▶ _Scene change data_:

/---

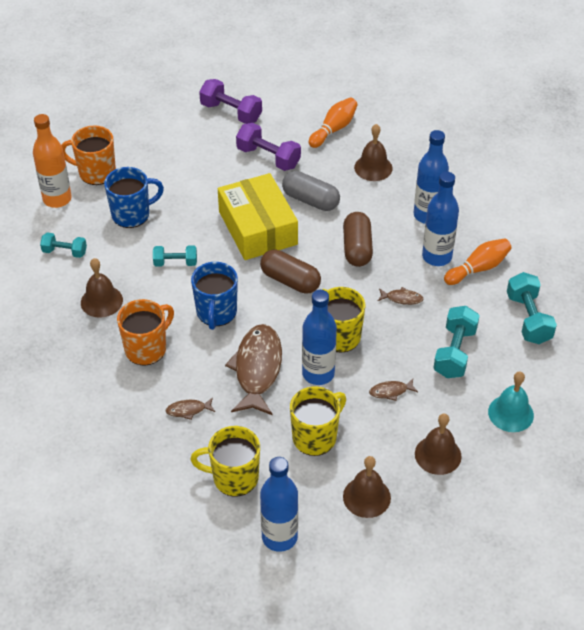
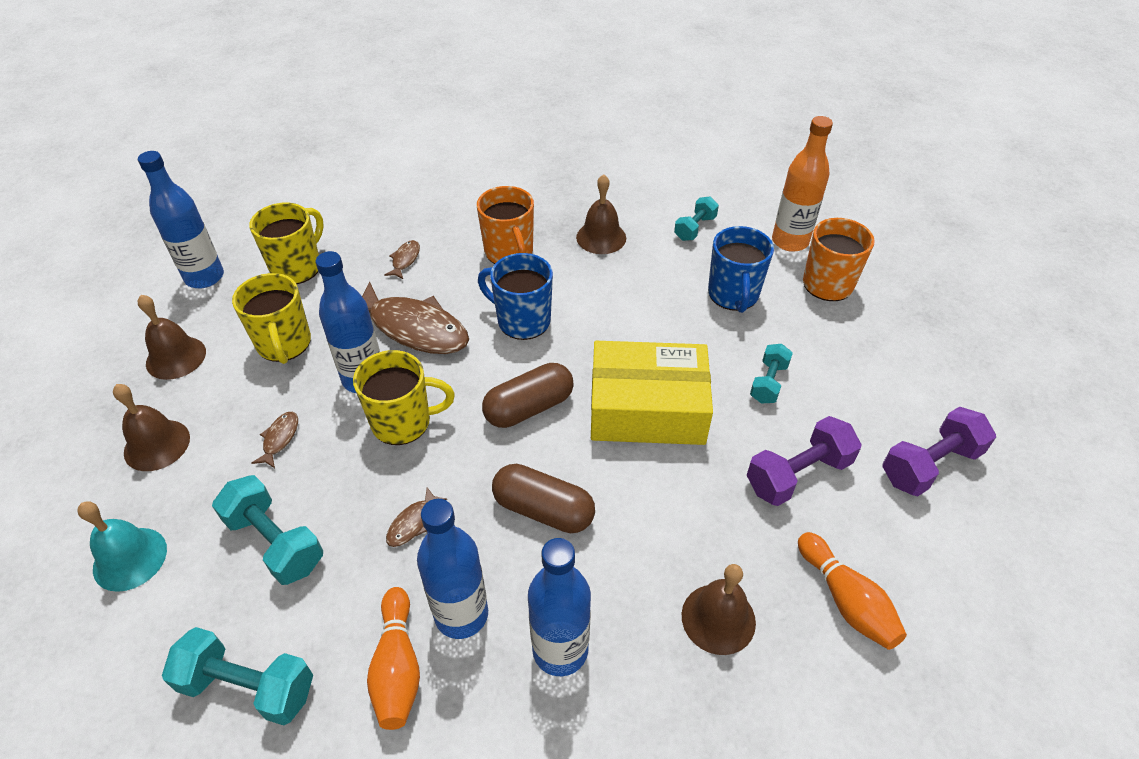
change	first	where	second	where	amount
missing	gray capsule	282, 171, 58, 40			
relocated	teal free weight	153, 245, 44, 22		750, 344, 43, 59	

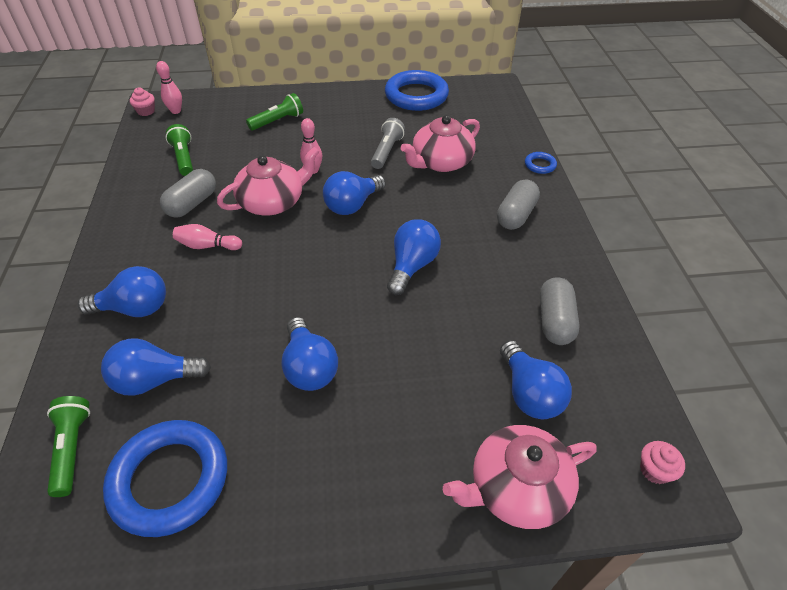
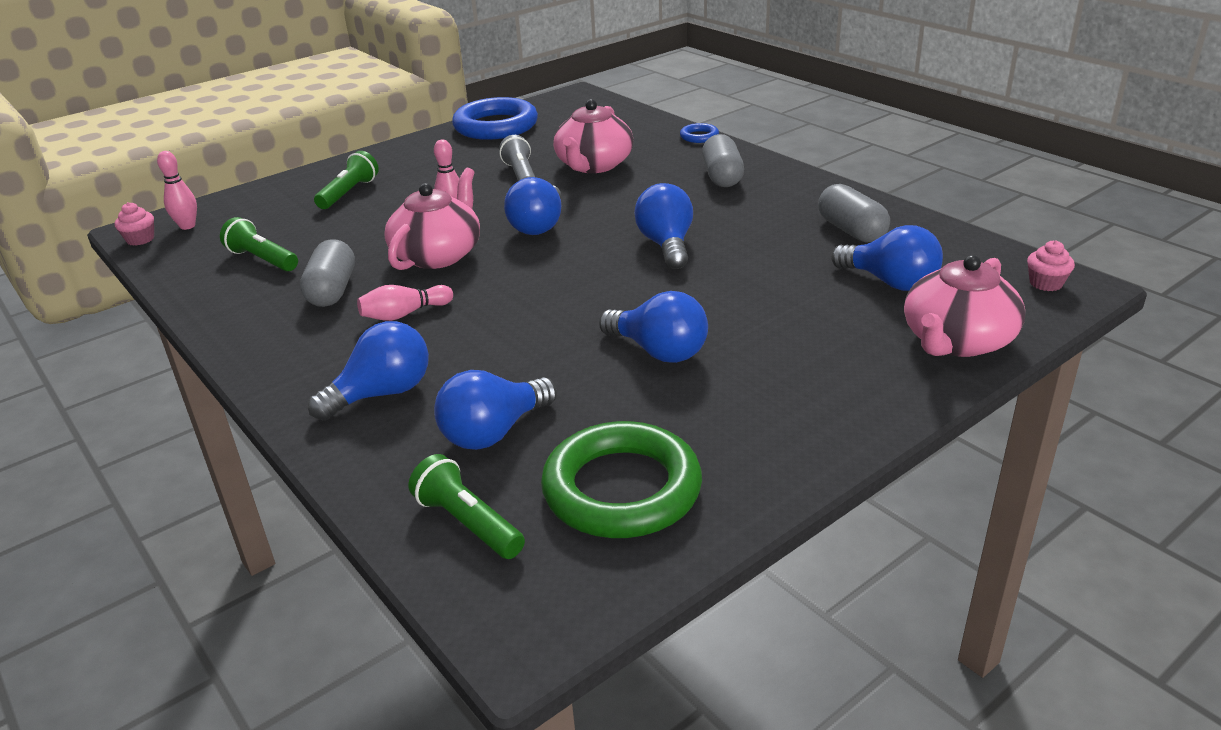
change	first	where	second	where	amount
colour	royal blue ring	103, 420, 124, 117	leaf-green ring	541, 421, 161, 117	

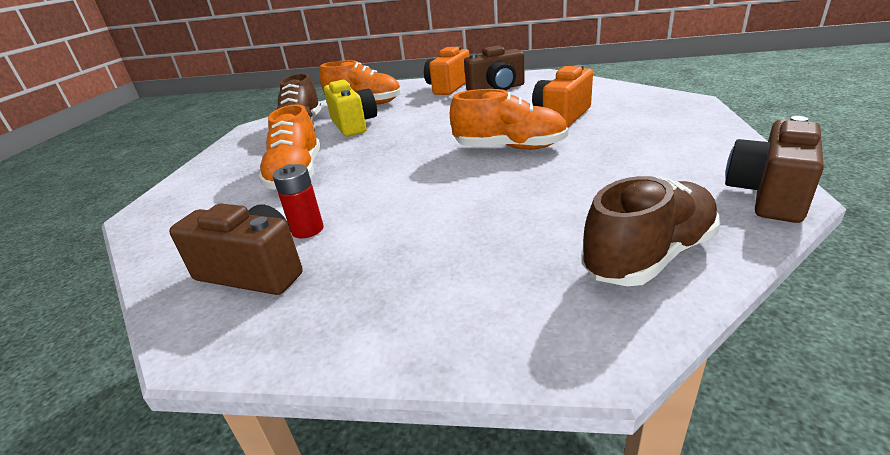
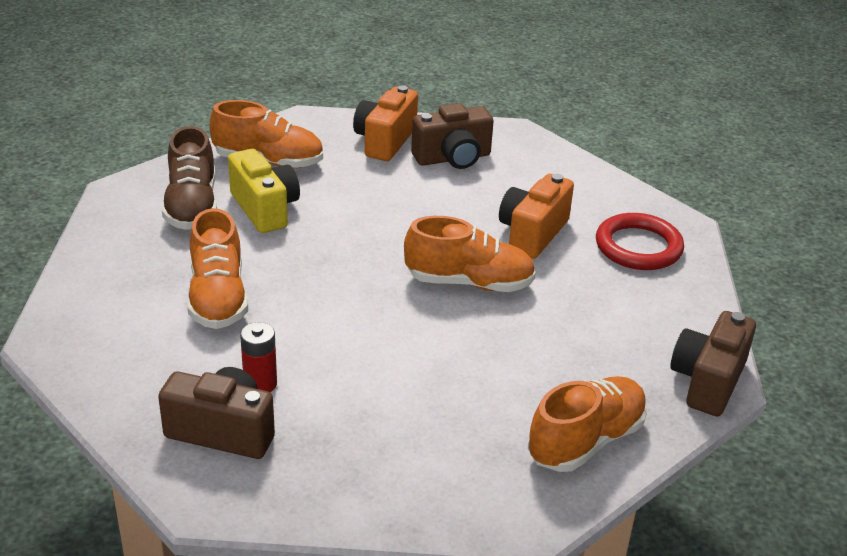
change	first	where	second	where	amount
appeared			crimson ring	596, 213, 88, 57	
colour	dark brown lace-up shoe	581, 176, 139, 110	bright orange lace-up shoe	528, 376, 119, 96	

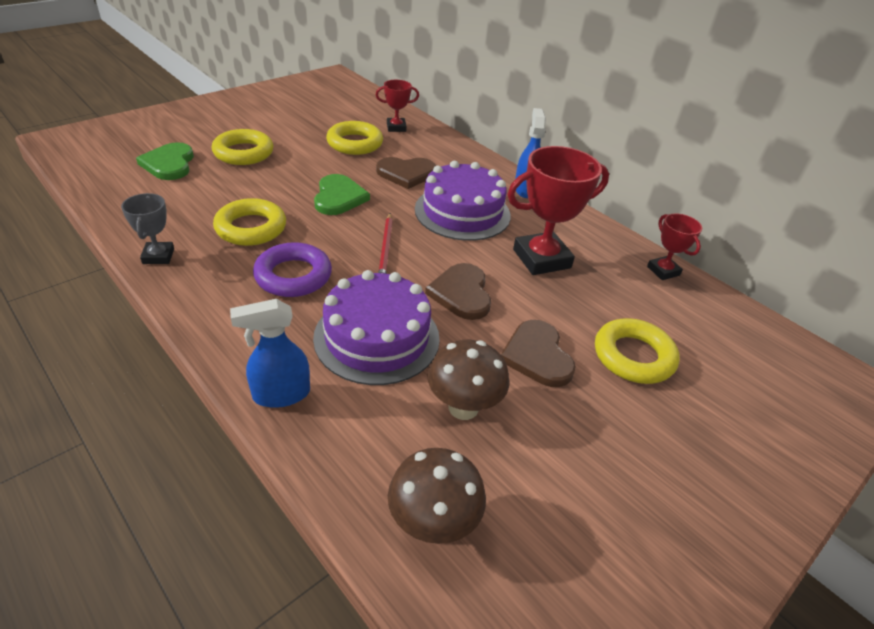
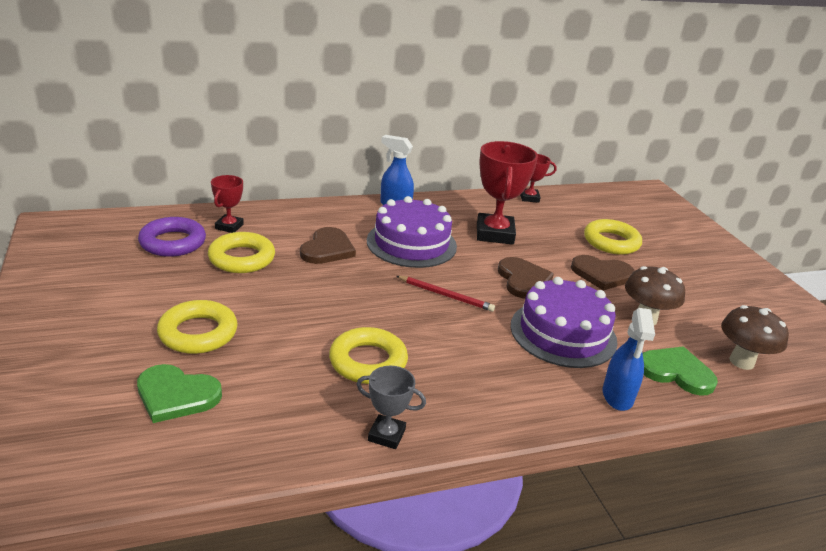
change	first	where	second	where	amount
relocated	royal purple ring	253, 242, 79, 55		138, 217, 68, 40	
relocated	leaf-green heart	314, 174, 56, 41		642, 346, 76, 50	
spun	dark brown heart	425, 263, 66, 57		498, 257, 56, 42	120 degrees counterclockwise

\---

▶ _What the task requires_:
Apart from the pictures, the entries above are to be repeated in full and exactly.

▶ _Exercise solution_:
change	first	where	second	where	amount
missing	gray capsule	282, 171, 58, 40			
relocated	teal free weight	153, 245, 44, 22		750, 344, 43, 59	

change	first	where	second	where	amount
colour	royal blue ring	103, 420, 124, 117	leaf-green ring	541, 421, 161, 117	

change	first	where	second	where	amount
appeared			crimson ring	596, 213, 88, 57	
colour	dark brown lace-up shoe	581, 176, 139, 110	bright orange lace-up shoe	528, 376, 119, 96	

change	first	where	second	where	amount
relocated	royal purple ring	253, 242, 79, 55		138, 217, 68, 40	
relocated	leaf-green heart	314, 174, 56, 41		642, 346, 76, 50	
spun	dark brown heart	425, 263, 66, 57		498, 257, 56, 42	120 degrees counterclockwise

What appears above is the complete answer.